START Dataset
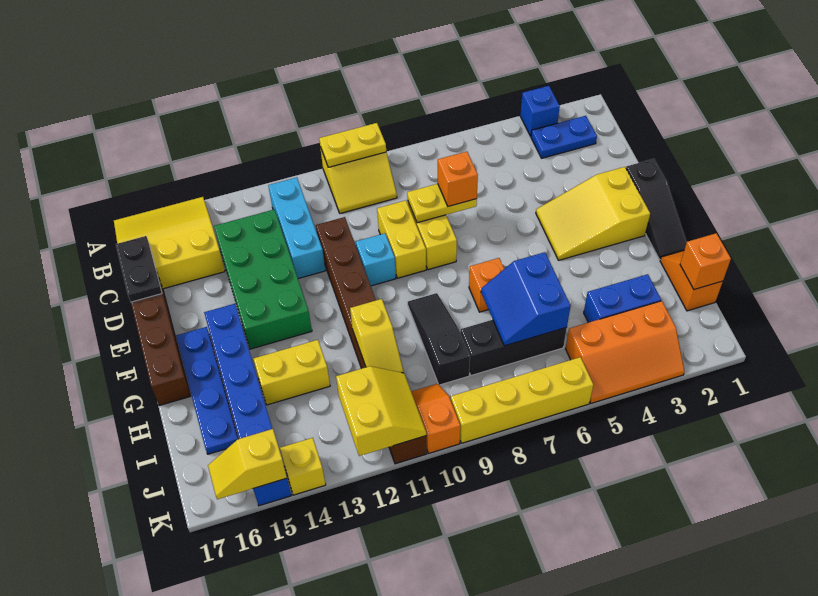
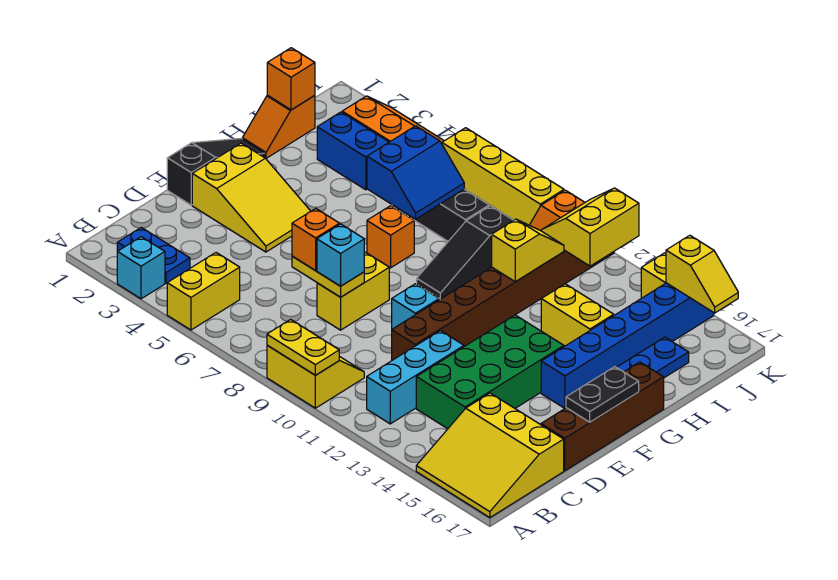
blue 1x1 brick [520,86,560,136] -> cyan 1x1 brick [117,237,165,299]
black 1x2 plate [116,236,162,302] -> black 1x2 plate moved to [566,367,639,422]
none -> cyan 1x1 brick [317,224,364,286]
yellow 1x2 brick [377,200,426,278] -> yellow 1x2 brick moved to [167,253,240,330]

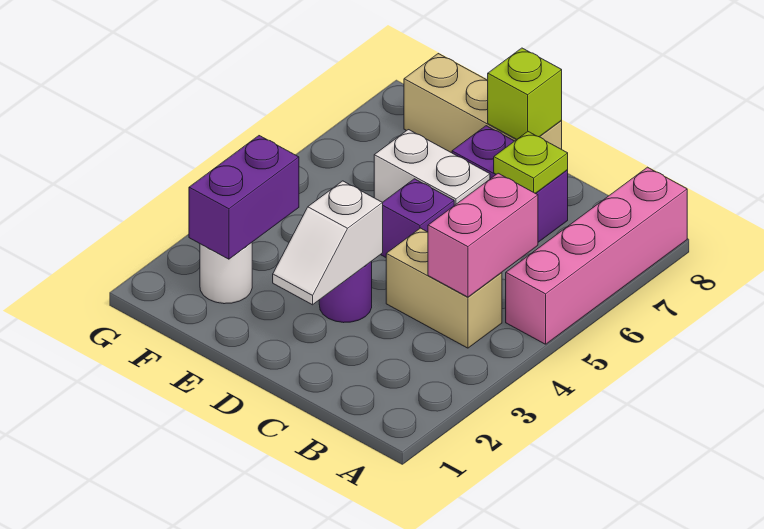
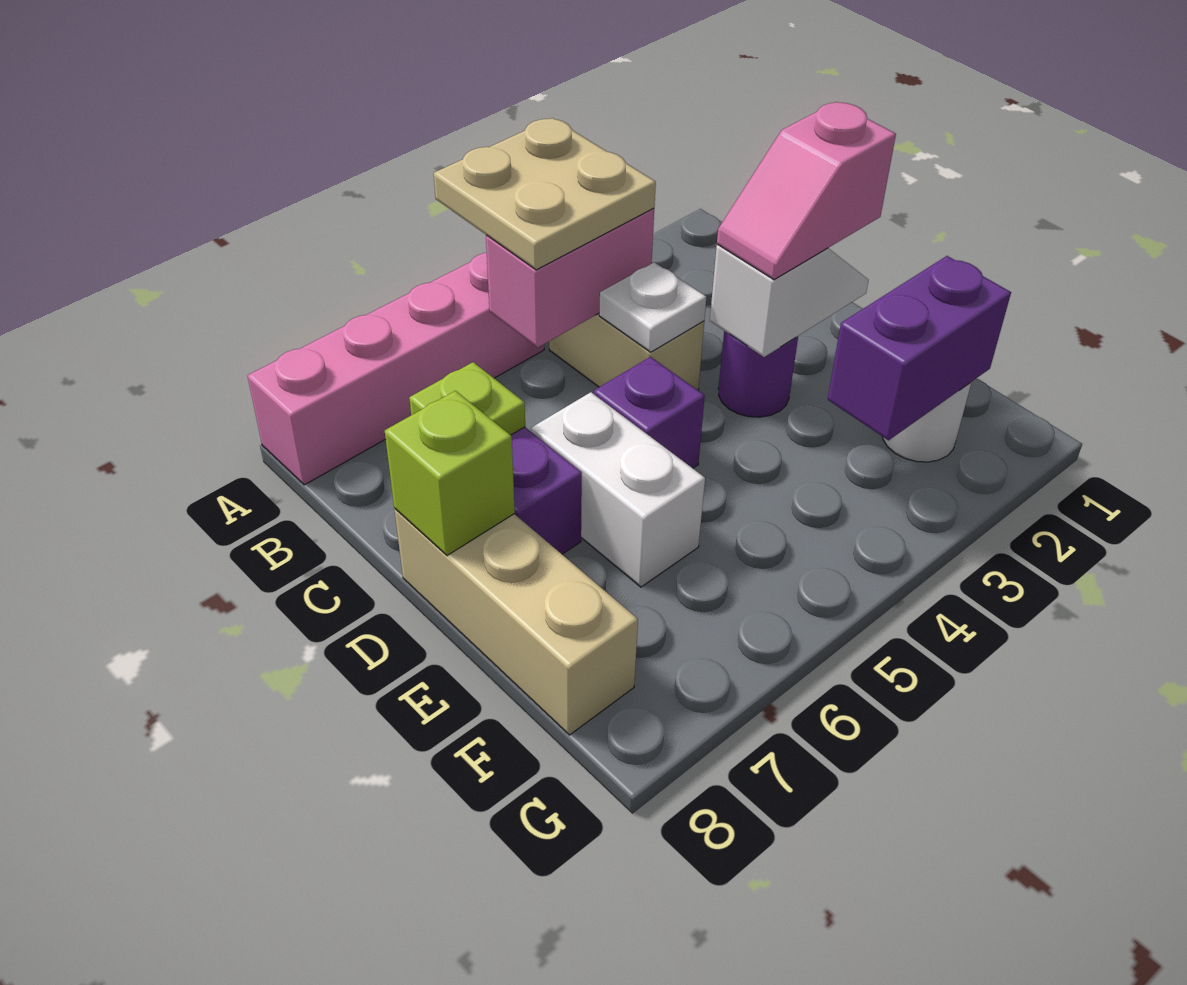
none -> tan 2x2 plate [434,118,656,270]
none -> white 1x1 plate [599,262,706,352]
none -> pink 1x2 slope [717,102,896,280]

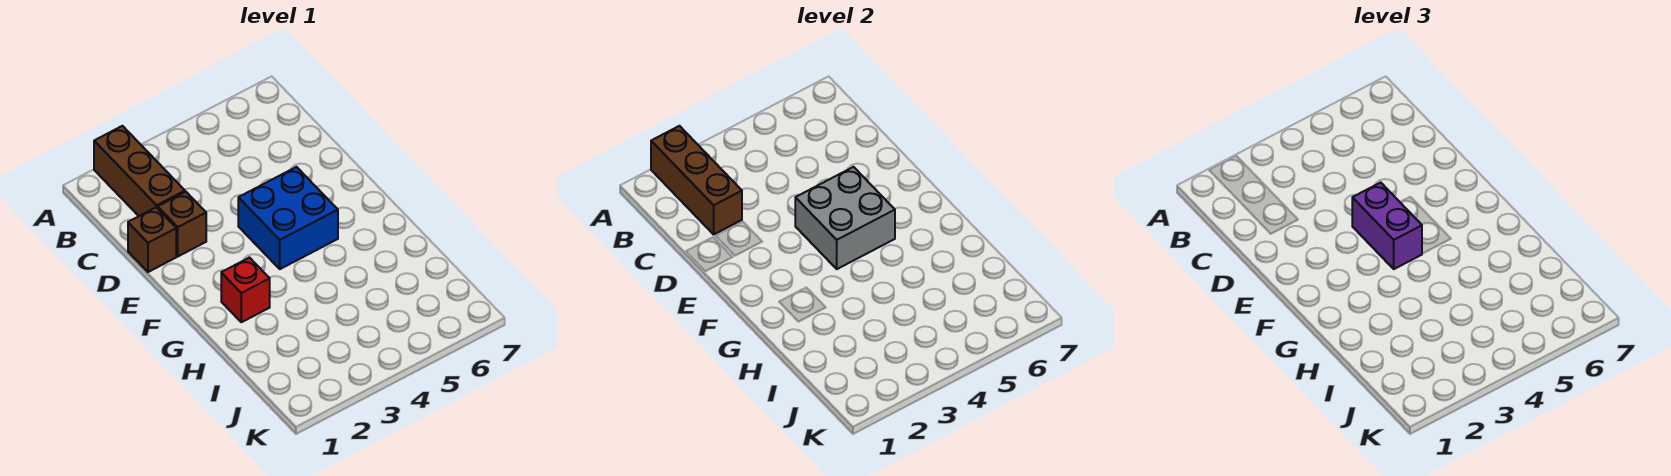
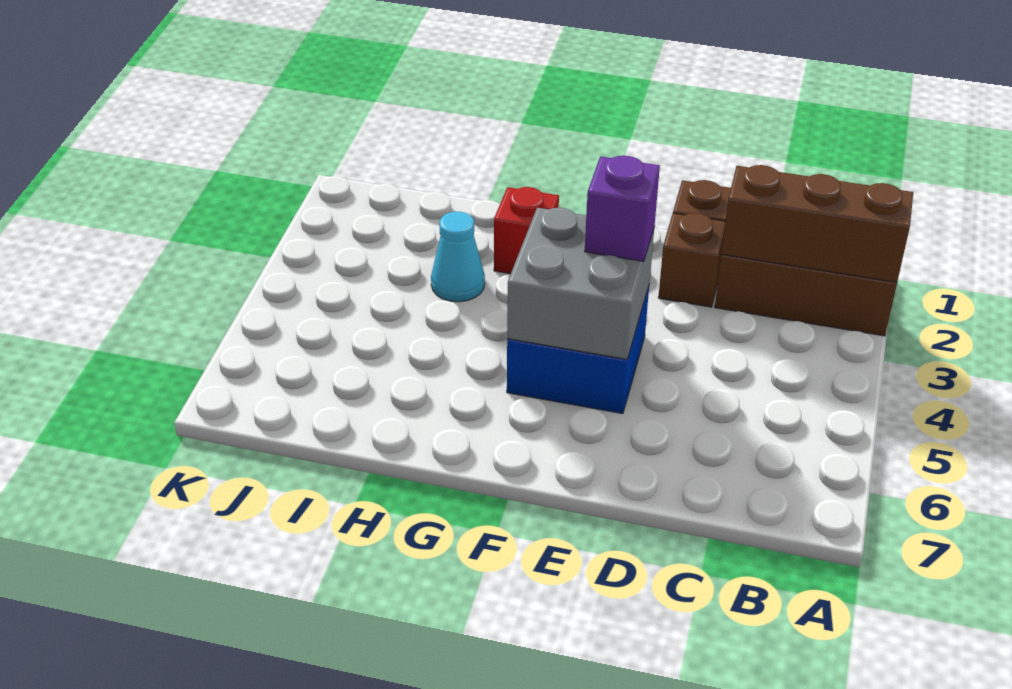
purple 1x2 brick [1352,183,1422,269] -> purple 1x1 brick [585,156,660,262]
none -> cyan 1x1 cone [431,212,485,302]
END Dataset
Those lines of the records that contain the string "plate" should be identified and copied.

Response –
black 1x2 plate [116,236,162,302] -> black 1x2 plate moved to [566,367,639,422]
none -> tan 2x2 plate [434,118,656,270]
none -> white 1x1 plate [599,262,706,352]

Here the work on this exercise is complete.